→ **THE INPUT**:
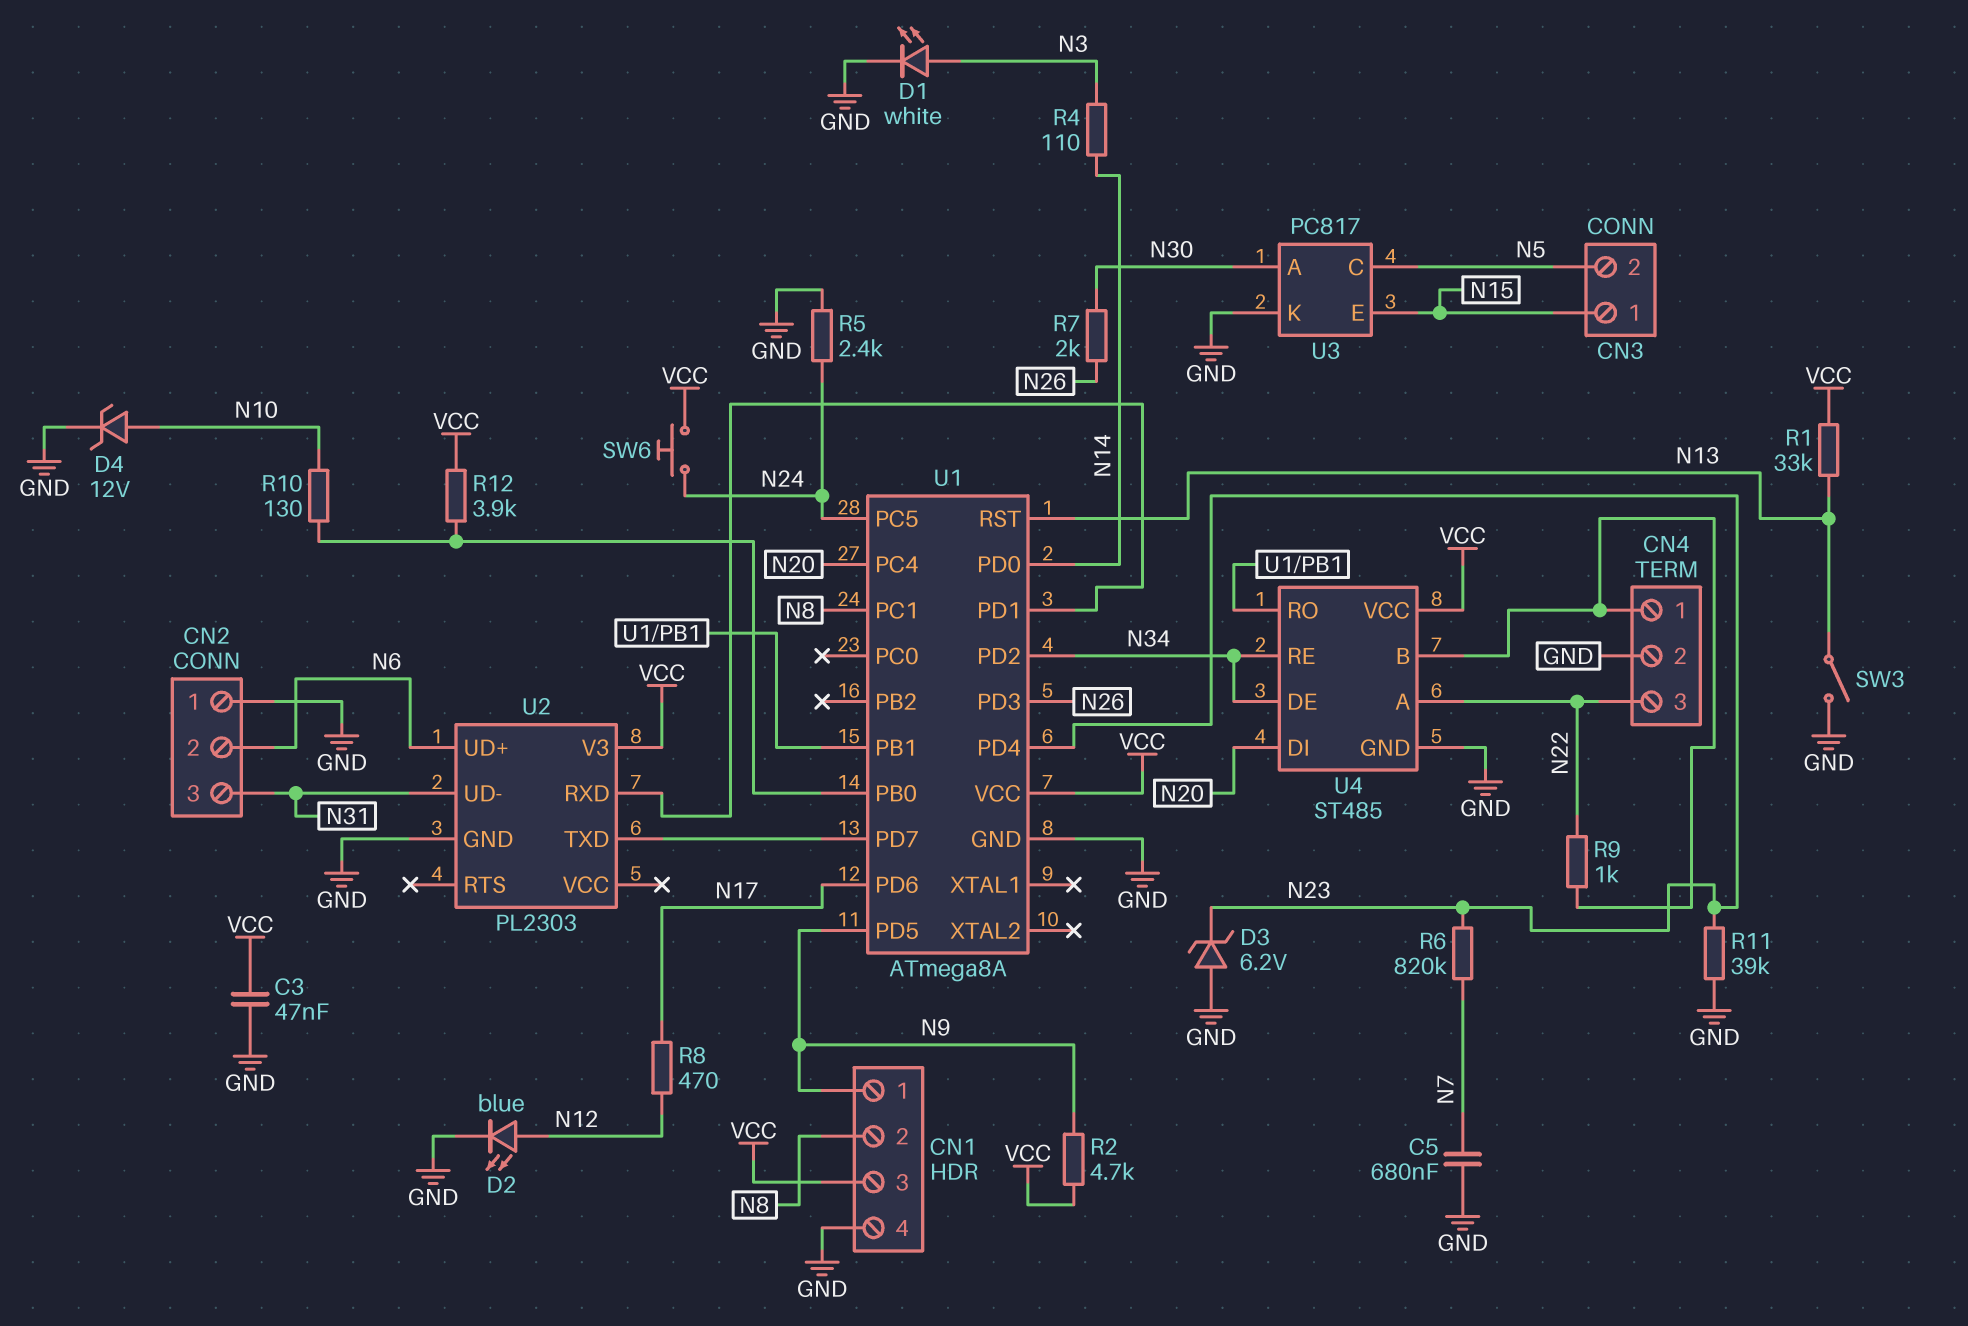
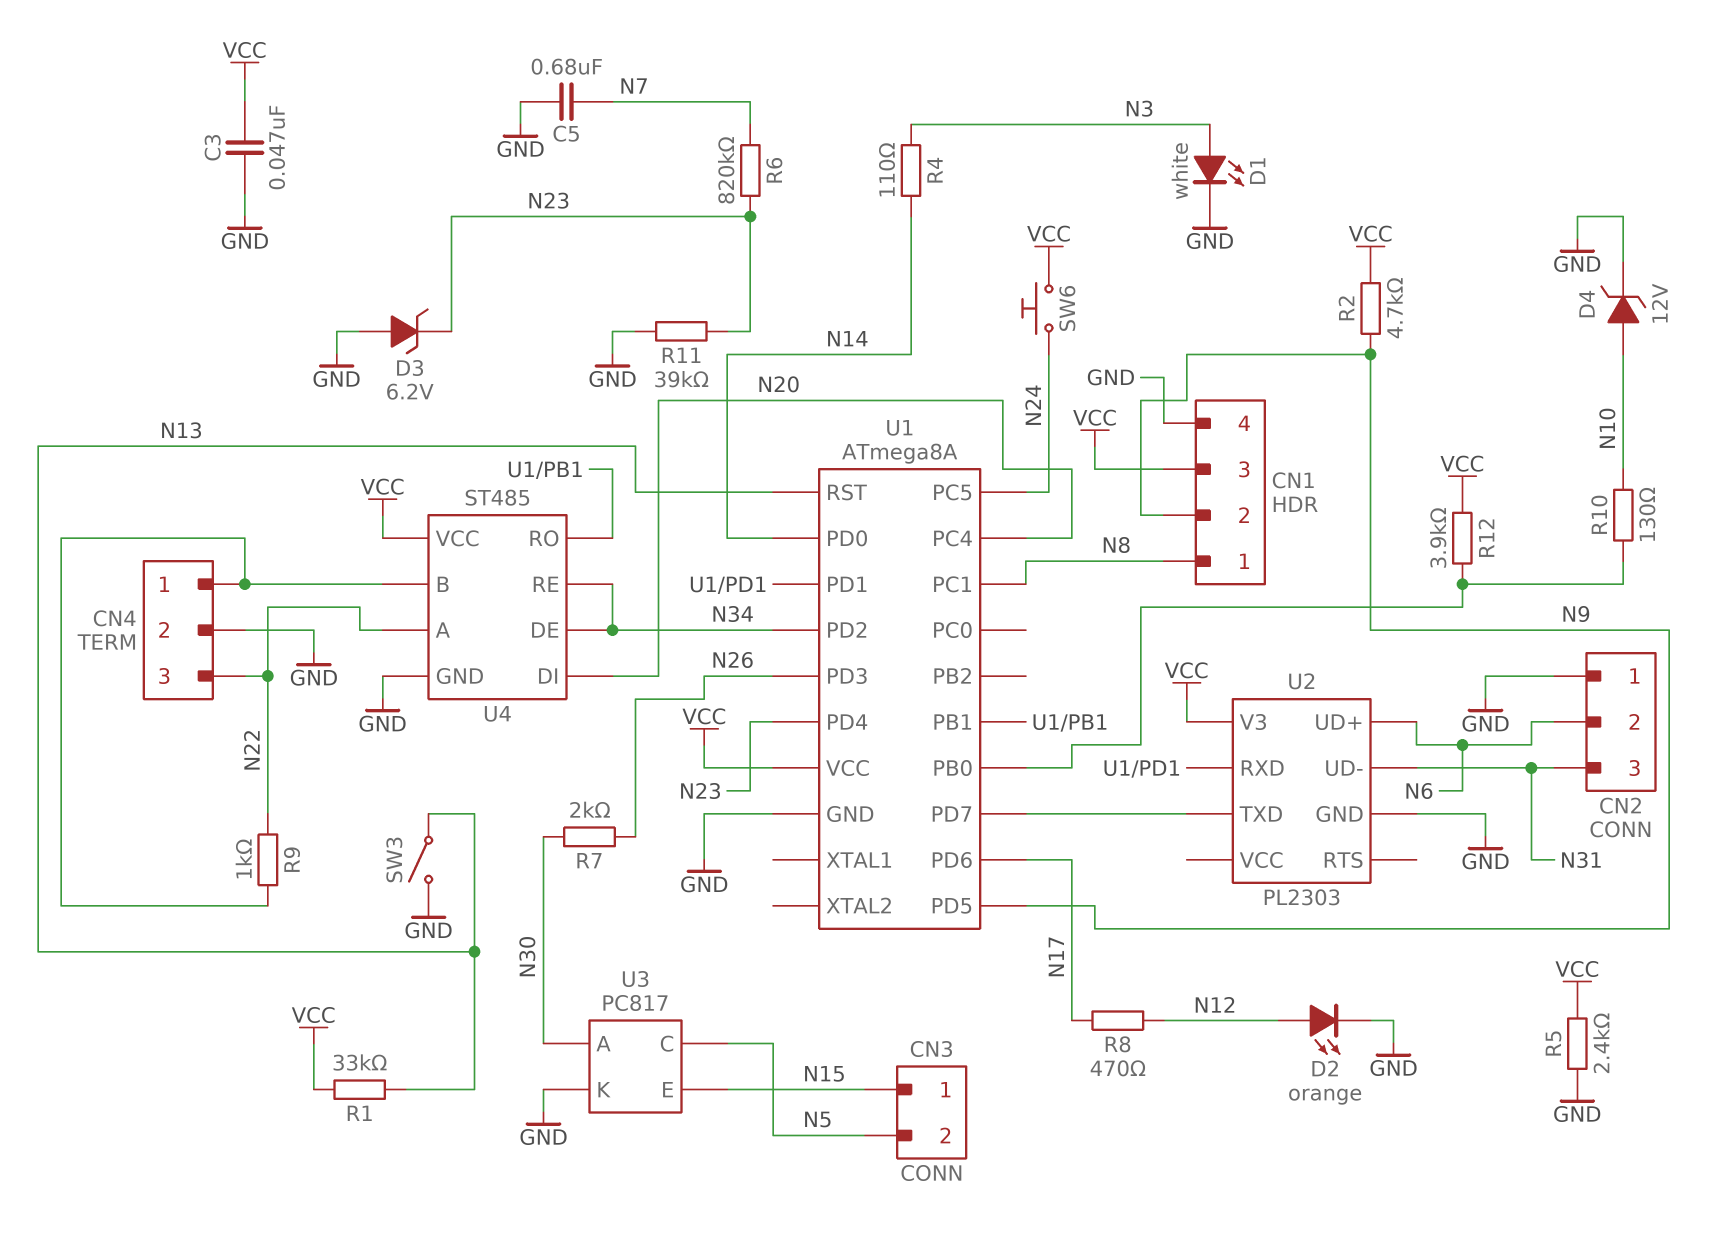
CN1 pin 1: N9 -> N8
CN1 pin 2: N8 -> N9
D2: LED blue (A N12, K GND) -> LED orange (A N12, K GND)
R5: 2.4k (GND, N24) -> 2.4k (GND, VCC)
* * *
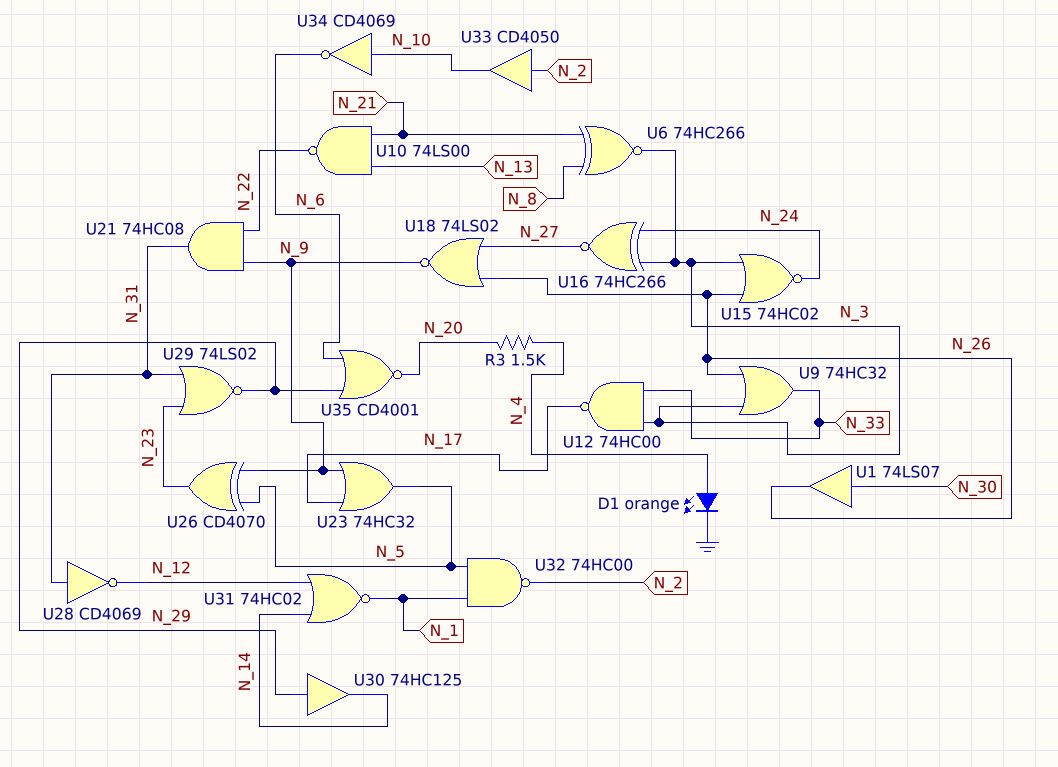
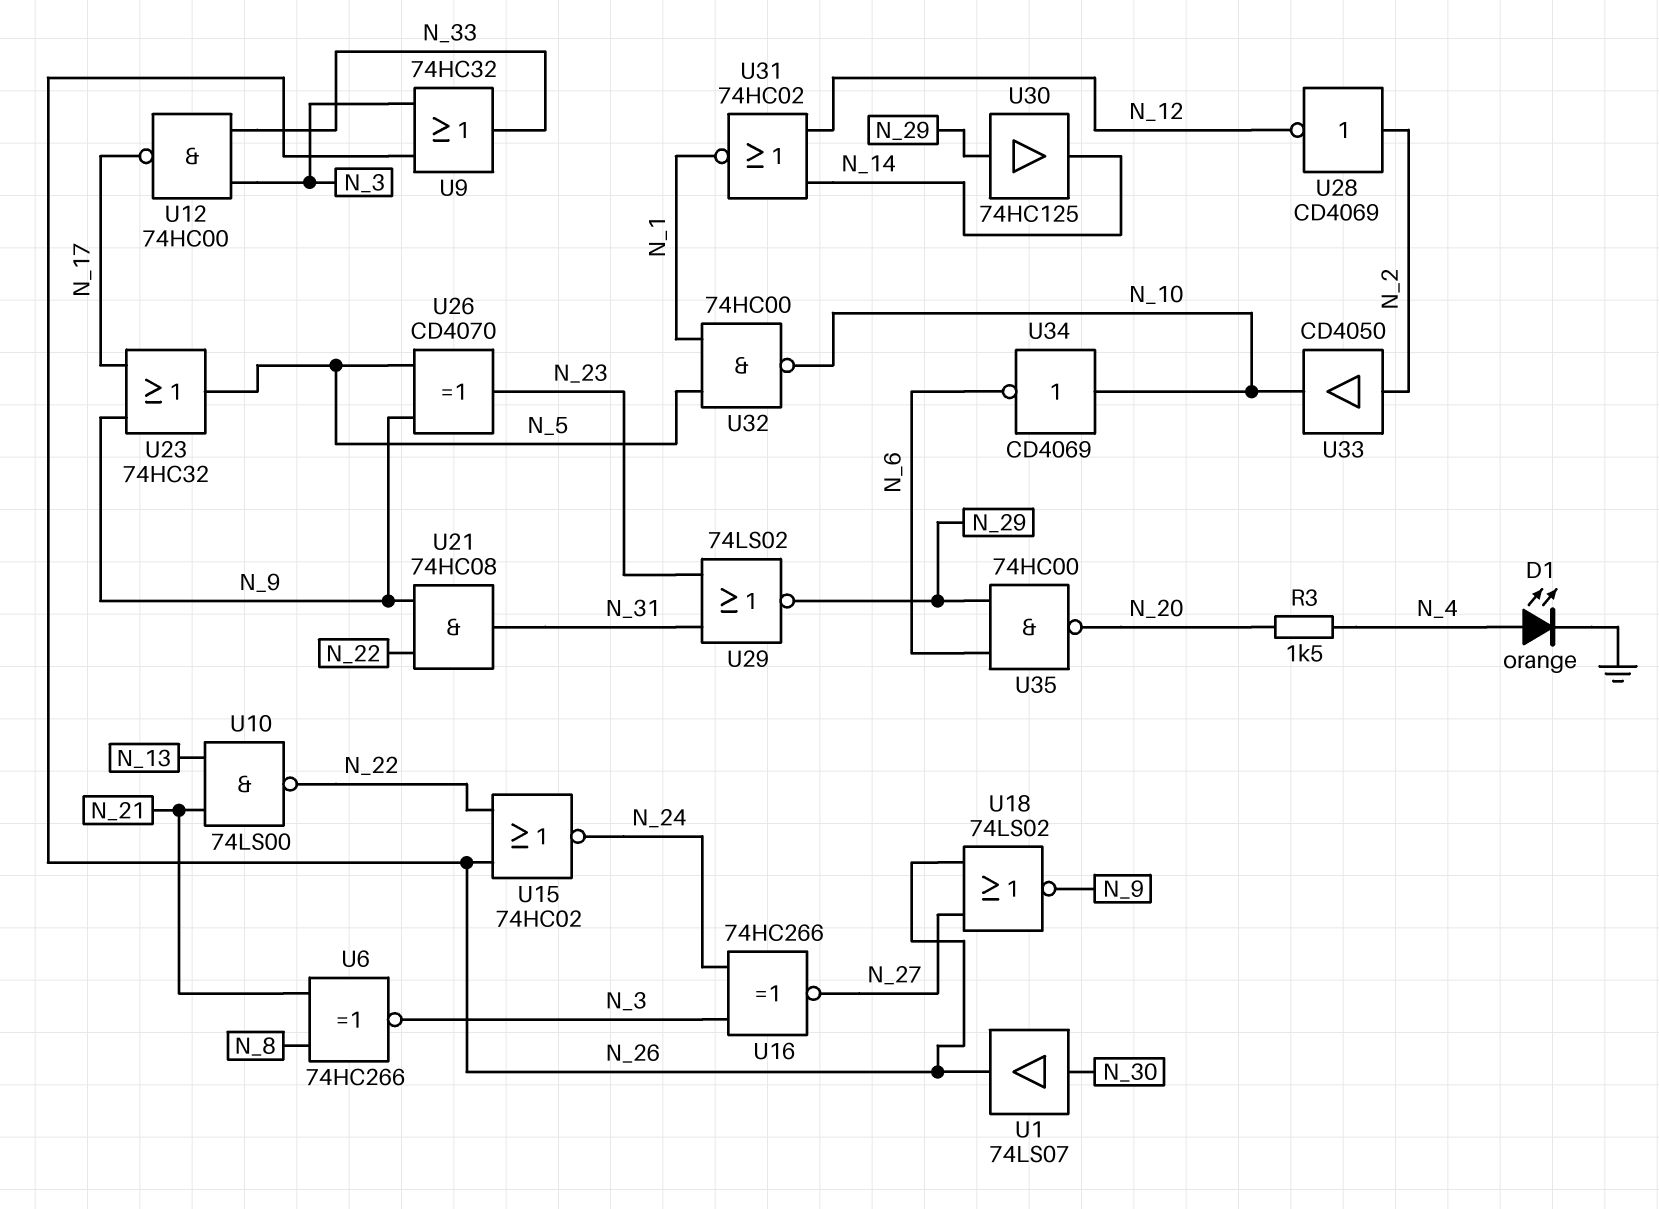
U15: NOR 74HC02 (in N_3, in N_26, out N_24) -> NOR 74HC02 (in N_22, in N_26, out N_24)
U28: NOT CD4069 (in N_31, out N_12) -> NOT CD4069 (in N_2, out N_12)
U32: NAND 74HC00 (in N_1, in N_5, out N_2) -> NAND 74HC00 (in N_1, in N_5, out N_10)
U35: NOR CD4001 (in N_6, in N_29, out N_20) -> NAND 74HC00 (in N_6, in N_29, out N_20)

→ **EXERCISE BRIEF**: Where a line of the data contains "NAND", copy that line.

→ **ANSWER SECTION**:
U32: NAND 74HC00 (in N_1, in N_5, out N_2) -> NAND 74HC00 (in N_1, in N_5, out N_10)
U35: NOR CD4001 (in N_6, in N_29, out N_20) -> NAND 74HC00 (in N_6, in N_29, out N_20)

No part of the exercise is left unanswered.